** Opening EXERCISE DATA block **

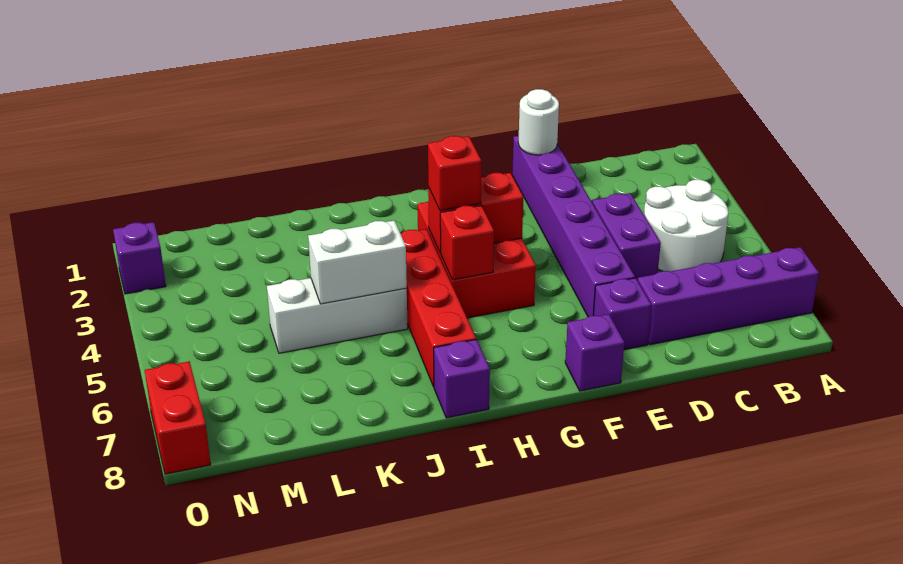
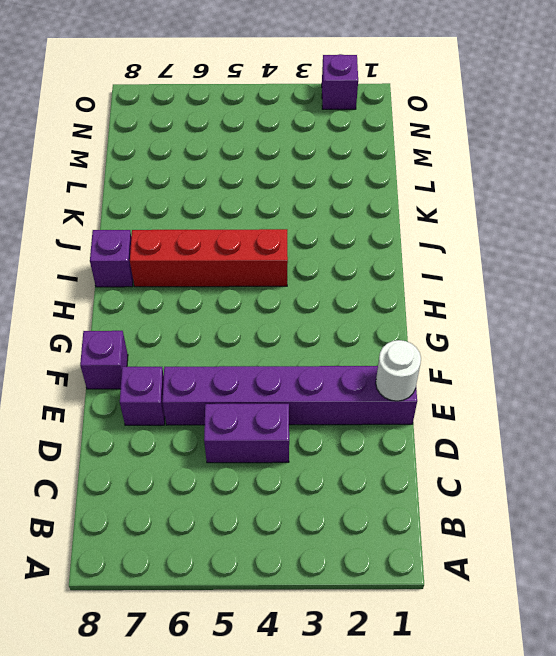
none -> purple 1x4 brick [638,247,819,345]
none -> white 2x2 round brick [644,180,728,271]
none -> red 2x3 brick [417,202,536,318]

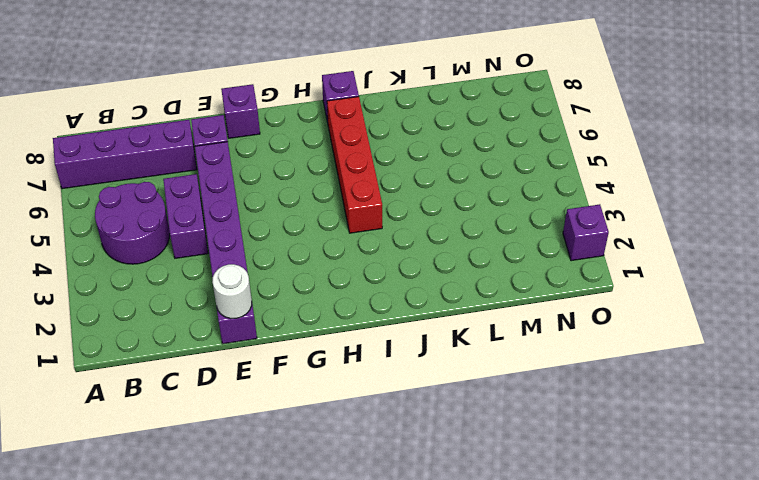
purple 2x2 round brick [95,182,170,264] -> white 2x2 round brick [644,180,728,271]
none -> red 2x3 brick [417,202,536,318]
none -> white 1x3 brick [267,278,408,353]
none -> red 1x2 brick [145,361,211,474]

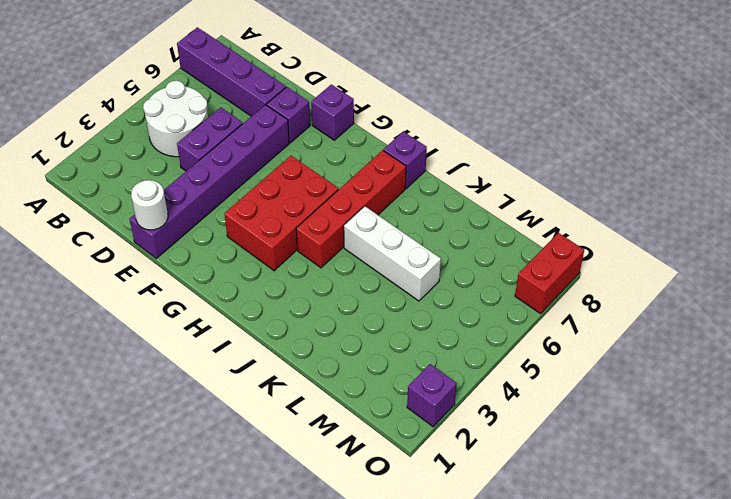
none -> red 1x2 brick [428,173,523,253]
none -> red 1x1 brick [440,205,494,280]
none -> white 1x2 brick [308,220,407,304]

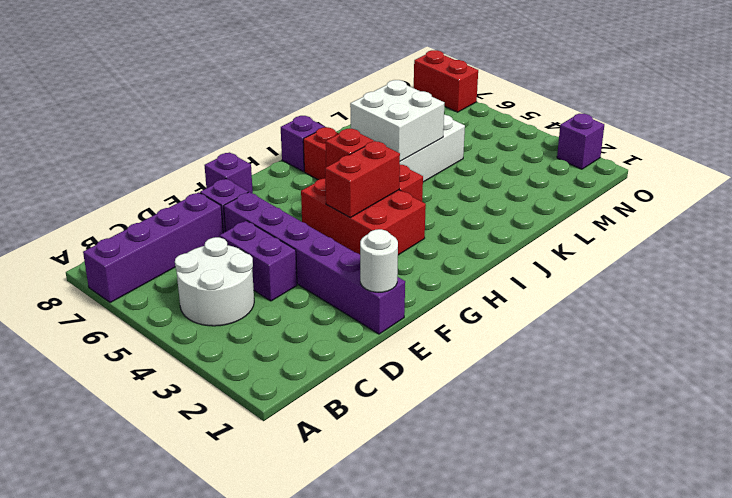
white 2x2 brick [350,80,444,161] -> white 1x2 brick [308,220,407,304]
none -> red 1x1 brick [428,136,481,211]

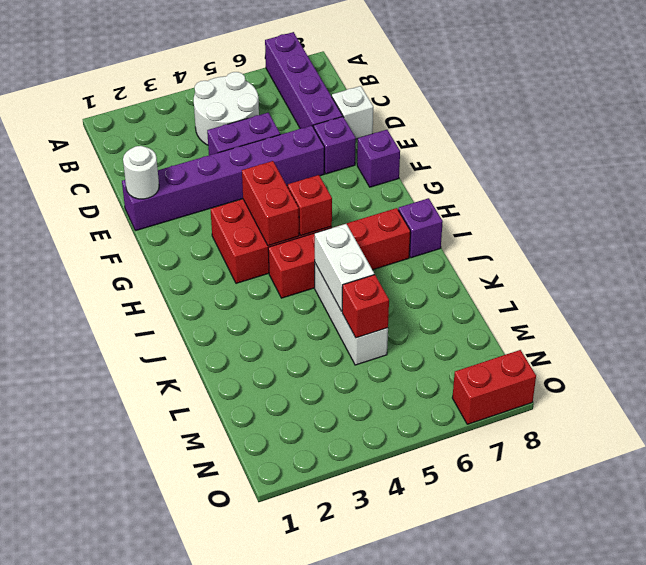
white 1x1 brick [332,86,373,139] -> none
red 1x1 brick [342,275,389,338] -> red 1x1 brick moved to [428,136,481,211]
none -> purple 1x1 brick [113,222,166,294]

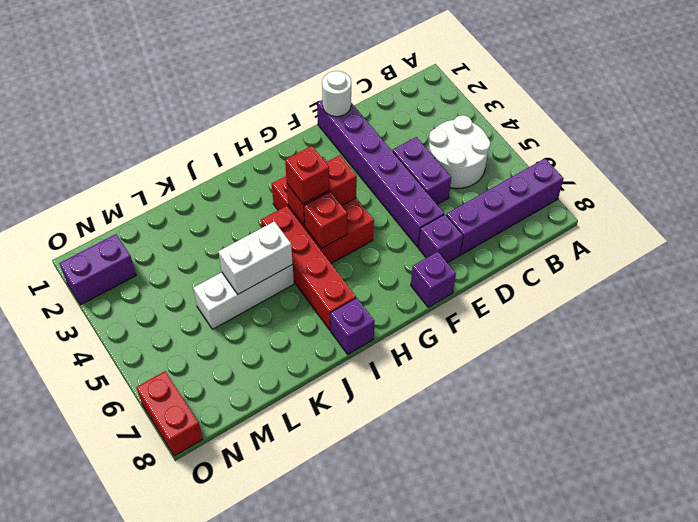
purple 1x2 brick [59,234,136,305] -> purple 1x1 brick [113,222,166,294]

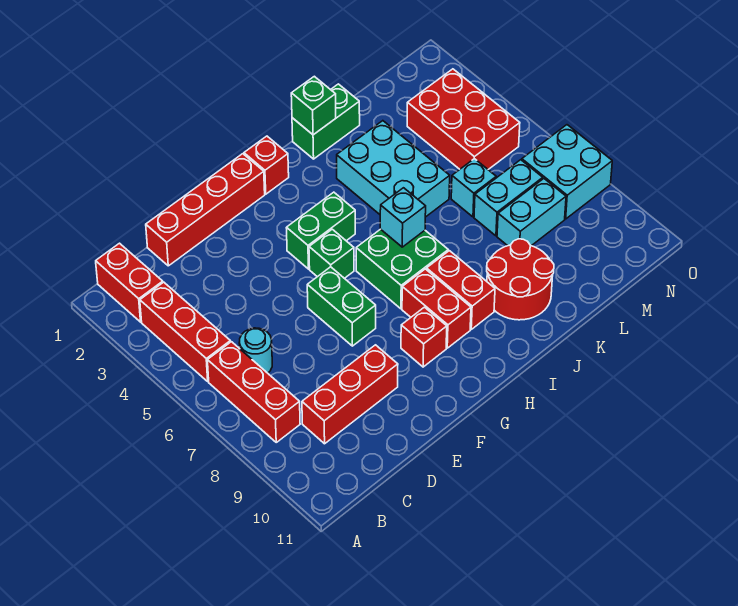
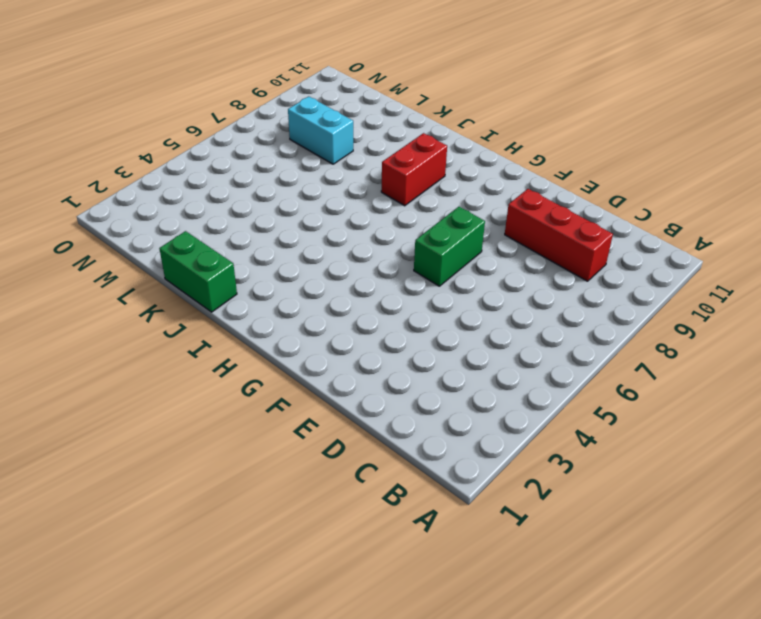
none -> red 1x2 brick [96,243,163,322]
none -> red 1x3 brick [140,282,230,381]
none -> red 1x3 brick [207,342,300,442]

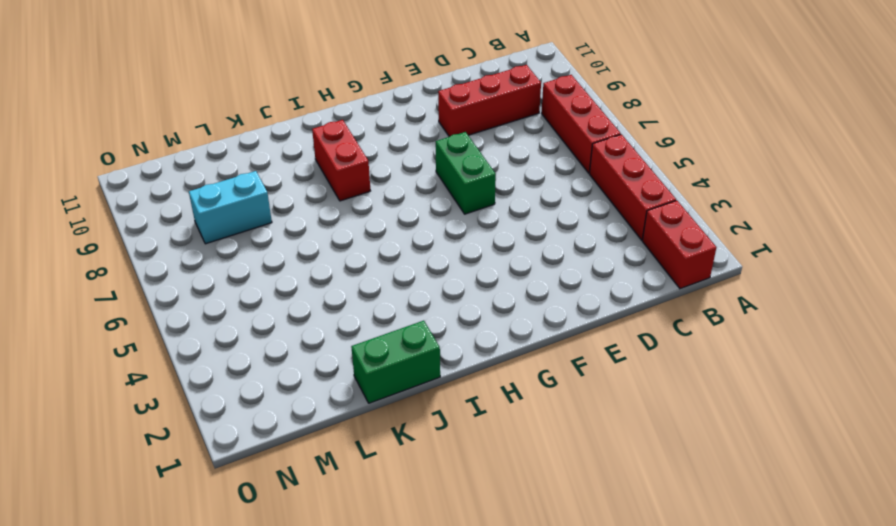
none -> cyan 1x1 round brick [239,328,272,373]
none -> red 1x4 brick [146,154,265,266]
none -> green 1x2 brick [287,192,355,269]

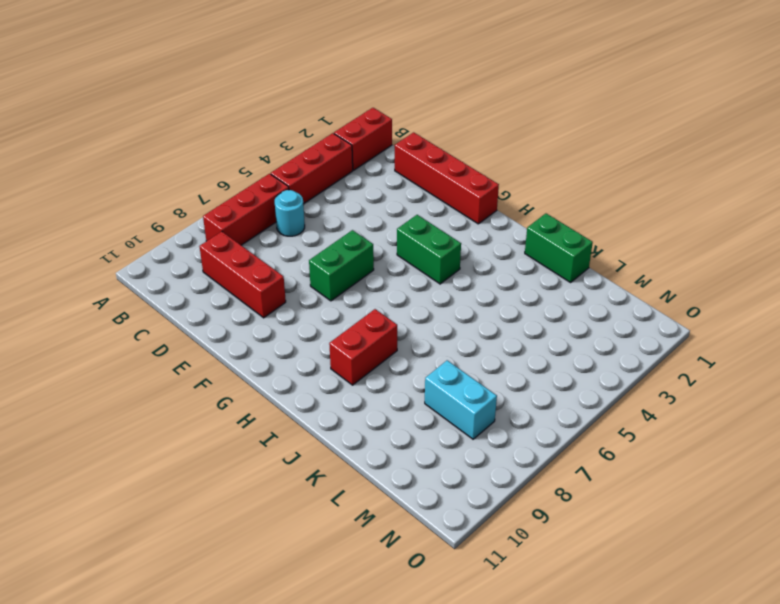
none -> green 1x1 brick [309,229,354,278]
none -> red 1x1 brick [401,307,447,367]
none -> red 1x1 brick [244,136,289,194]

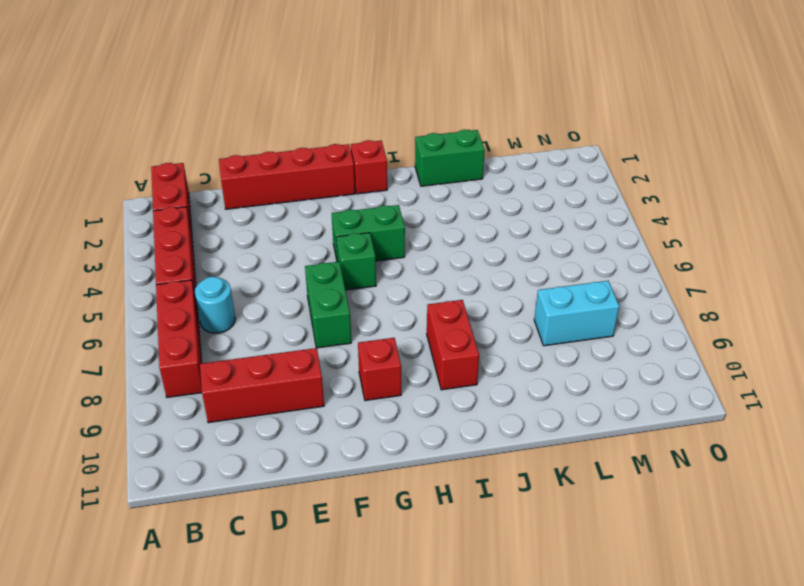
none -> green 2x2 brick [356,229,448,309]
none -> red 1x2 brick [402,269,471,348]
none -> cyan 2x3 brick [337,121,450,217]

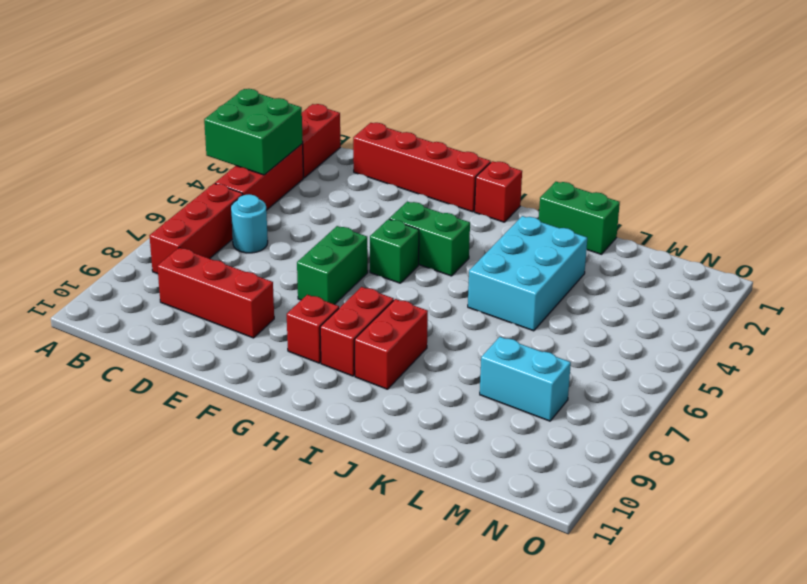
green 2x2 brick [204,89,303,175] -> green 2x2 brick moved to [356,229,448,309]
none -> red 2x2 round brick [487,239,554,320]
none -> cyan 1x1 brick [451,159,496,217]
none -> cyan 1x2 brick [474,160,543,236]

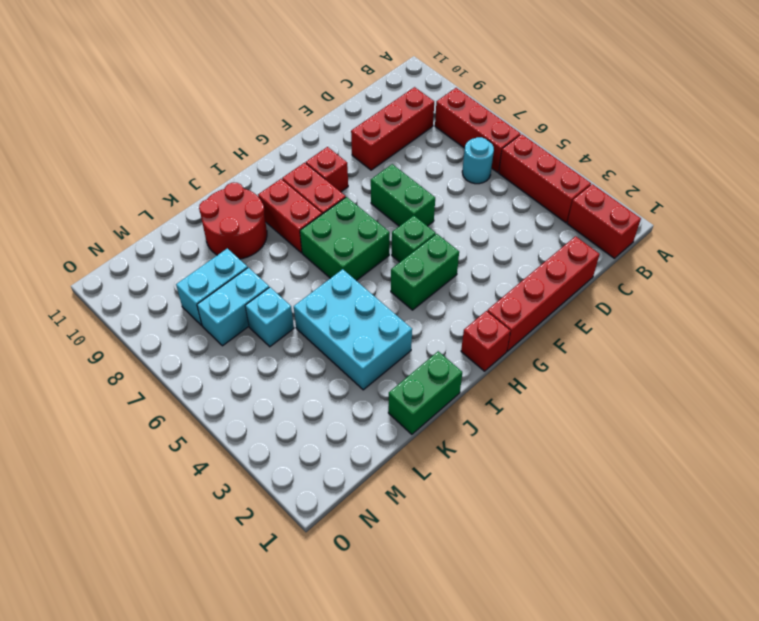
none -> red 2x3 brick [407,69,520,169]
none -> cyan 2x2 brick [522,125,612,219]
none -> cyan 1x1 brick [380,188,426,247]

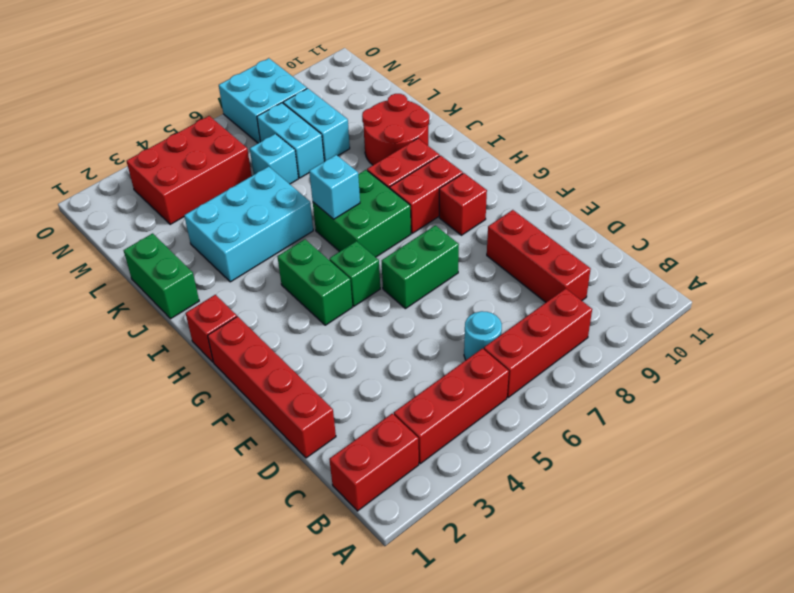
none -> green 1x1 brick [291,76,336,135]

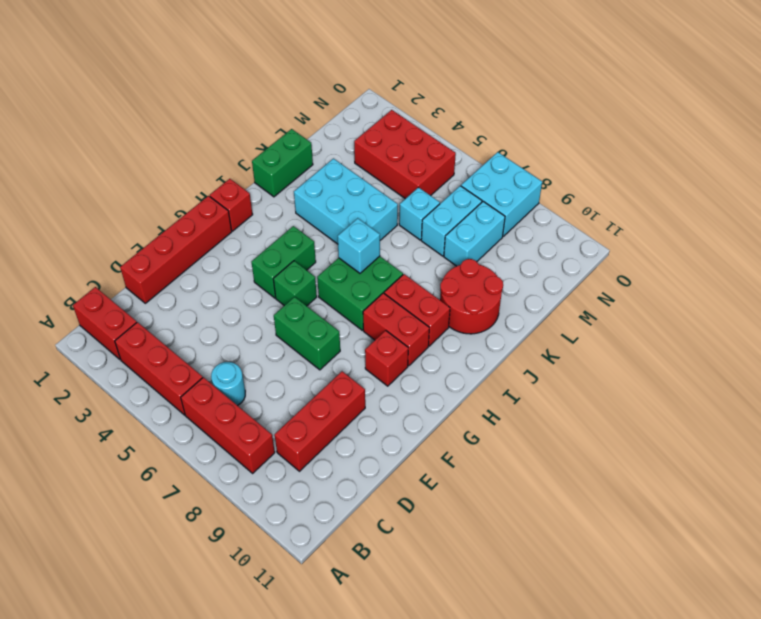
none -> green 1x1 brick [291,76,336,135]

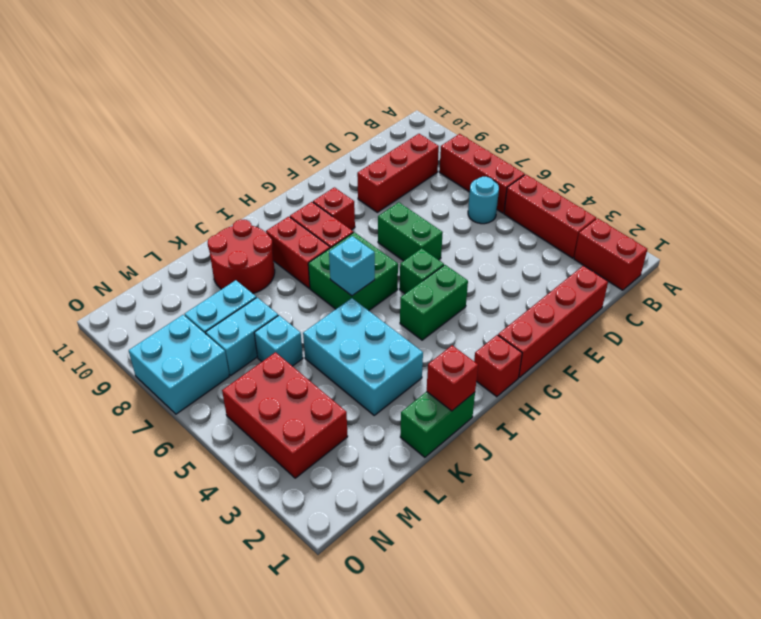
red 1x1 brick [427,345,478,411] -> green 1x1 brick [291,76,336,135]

** Closing EXERCISE DATA block **

# [TASK TO CARRY OUT]
Reproduce exactly the lines above from the one with "none -> cyan 1x1 round" through the last line of the data, keeping both ends and dropping the pictures.

# [OUTPUT OF THE EXERCISE]
none -> cyan 1x1 round brick [239,328,272,373]
none -> red 1x4 brick [146,154,265,266]
none -> green 1x2 brick [287,192,355,269]

none -> green 1x1 brick [309,229,354,278]
none -> red 1x1 brick [401,307,447,367]
none -> red 1x1 brick [244,136,289,194]

none -> green 2x2 brick [356,229,448,309]
none -> red 1x2 brick [402,269,471,348]
none -> cyan 2x3 brick [337,121,450,217]

green 2x2 brick [204,89,303,175] -> green 2x2 brick moved to [356,229,448,309]
none -> red 2x2 round brick [487,239,554,320]
none -> cyan 1x1 brick [451,159,496,217]
none -> cyan 1x2 brick [474,160,543,236]

none -> red 2x3 brick [407,69,520,169]
none -> cyan 2x2 brick [522,125,612,219]
none -> cyan 1x1 brick [380,188,426,247]

none -> green 1x1 brick [291,76,336,135]

none -> green 1x1 brick [291,76,336,135]

red 1x1 brick [427,345,478,411] -> green 1x1 brick [291,76,336,135]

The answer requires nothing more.